## Exercise requirements
Return every line from the records below with the string "objects".

+ + + +

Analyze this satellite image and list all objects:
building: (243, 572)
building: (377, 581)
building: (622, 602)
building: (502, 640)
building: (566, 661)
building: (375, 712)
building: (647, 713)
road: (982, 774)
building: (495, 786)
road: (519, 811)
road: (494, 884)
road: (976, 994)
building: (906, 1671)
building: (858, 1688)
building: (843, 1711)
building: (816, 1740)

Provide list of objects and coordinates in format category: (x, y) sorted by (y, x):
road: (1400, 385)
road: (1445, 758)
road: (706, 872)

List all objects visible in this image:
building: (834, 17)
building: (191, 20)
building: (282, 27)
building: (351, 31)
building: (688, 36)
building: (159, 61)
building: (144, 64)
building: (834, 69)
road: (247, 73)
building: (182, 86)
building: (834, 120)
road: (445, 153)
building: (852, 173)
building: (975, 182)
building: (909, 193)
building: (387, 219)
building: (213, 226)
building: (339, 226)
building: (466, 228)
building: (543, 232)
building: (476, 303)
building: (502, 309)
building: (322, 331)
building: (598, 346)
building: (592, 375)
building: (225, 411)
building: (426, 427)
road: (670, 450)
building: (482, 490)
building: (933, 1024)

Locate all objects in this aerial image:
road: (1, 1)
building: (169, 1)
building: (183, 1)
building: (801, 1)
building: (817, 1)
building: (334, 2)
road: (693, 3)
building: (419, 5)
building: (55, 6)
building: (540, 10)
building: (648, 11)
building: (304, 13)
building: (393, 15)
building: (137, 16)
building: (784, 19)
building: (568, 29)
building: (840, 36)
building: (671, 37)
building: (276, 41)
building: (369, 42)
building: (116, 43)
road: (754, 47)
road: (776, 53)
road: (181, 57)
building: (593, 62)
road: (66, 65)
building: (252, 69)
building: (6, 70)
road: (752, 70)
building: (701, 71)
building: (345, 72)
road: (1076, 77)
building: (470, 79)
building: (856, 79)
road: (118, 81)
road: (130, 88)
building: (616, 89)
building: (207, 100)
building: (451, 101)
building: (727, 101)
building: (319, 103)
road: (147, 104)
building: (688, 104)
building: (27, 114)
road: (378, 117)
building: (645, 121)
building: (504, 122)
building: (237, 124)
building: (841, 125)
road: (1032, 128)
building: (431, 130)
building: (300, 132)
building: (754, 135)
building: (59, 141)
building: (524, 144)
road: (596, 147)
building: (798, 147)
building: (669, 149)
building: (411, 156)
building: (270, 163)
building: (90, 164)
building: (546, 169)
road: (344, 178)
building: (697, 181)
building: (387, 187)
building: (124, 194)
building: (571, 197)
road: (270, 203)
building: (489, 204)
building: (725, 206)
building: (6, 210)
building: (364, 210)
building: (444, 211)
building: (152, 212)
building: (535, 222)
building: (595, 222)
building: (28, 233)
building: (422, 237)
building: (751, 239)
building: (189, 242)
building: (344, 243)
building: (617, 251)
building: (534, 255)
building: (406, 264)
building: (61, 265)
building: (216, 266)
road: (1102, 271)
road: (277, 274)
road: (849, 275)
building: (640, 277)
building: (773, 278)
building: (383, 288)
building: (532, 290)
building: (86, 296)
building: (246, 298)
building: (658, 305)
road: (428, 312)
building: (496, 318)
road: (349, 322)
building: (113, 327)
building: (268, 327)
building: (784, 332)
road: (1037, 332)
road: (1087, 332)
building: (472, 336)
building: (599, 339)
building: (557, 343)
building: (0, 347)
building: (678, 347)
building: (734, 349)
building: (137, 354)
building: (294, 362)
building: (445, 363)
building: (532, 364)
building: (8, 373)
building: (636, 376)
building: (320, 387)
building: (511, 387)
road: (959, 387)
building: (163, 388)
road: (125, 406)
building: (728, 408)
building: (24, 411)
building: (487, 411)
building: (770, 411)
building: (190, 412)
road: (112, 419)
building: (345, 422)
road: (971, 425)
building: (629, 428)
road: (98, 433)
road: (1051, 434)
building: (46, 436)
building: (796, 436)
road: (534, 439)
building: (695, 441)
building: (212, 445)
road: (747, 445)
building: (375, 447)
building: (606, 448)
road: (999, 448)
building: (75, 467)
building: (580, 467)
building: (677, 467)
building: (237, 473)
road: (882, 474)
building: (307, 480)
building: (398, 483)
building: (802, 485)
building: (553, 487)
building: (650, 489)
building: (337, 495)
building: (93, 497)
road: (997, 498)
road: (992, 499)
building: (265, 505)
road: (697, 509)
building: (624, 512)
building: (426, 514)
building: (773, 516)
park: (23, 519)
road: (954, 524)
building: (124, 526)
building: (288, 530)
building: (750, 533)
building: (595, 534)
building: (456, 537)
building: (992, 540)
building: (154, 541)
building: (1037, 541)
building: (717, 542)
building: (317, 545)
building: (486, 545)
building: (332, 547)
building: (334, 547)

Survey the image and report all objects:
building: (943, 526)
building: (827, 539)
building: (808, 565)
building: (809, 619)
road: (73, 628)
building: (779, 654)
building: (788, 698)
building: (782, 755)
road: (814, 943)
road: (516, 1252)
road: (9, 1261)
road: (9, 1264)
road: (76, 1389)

+ + + +

## Response below
Analyze this satellite image and list all objects:
Provide list of objects and coordinates in format category: (x, y) sorted by (y, x):
List all objects visible in this image:
Locate all objects in this aerial image:
Survey the image and report all objects:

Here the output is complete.